Exercise ->
Of the entries below, restate word for word only the section that runs from the line with "none -> yellow brick C1:E1 level 1" to the line with "purple brick H12:I13", counting both ends.

Exercise data ->
────────────────────
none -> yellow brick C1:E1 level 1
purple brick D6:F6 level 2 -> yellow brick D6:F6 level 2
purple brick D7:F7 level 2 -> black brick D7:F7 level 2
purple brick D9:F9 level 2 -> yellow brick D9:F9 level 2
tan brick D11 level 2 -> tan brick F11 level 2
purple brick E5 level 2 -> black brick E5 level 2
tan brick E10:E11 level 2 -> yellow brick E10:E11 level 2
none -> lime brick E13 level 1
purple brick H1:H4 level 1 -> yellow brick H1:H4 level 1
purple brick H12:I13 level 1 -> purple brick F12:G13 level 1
────────────────────
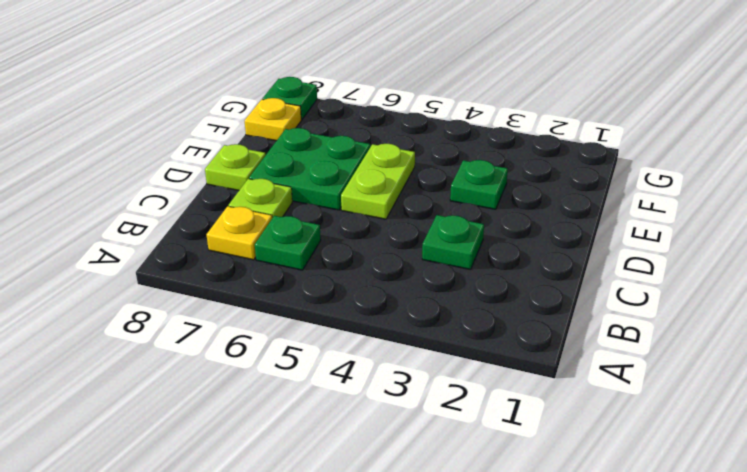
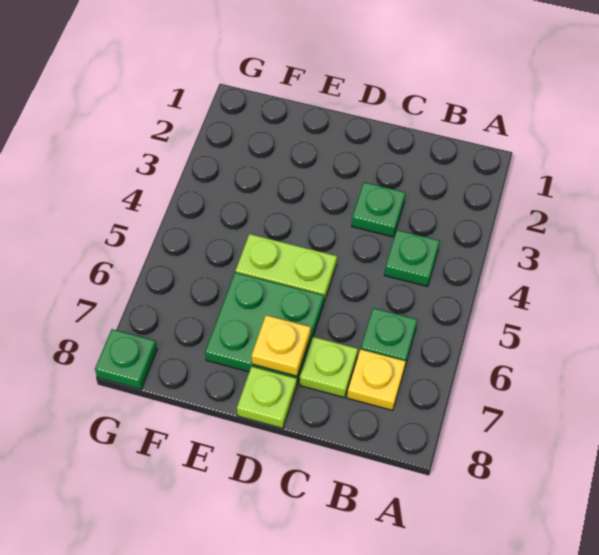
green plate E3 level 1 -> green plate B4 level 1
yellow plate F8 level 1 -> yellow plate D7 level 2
────────────────────
Completed exercise ->
none -> yellow brick C1:E1 level 1
purple brick D6:F6 level 2 -> yellow brick D6:F6 level 2
purple brick D7:F7 level 2 -> black brick D7:F7 level 2
purple brick D9:F9 level 2 -> yellow brick D9:F9 level 2
tan brick D11 level 2 -> tan brick F11 level 2
purple brick E5 level 2 -> black brick E5 level 2
tan brick E10:E11 level 2 -> yellow brick E10:E11 level 2
none -> lime brick E13 level 1
purple brick H1:H4 level 1 -> yellow brick H1:H4 level 1
purple brick H12:I13 level 1 -> purple brick F12:G13 level 1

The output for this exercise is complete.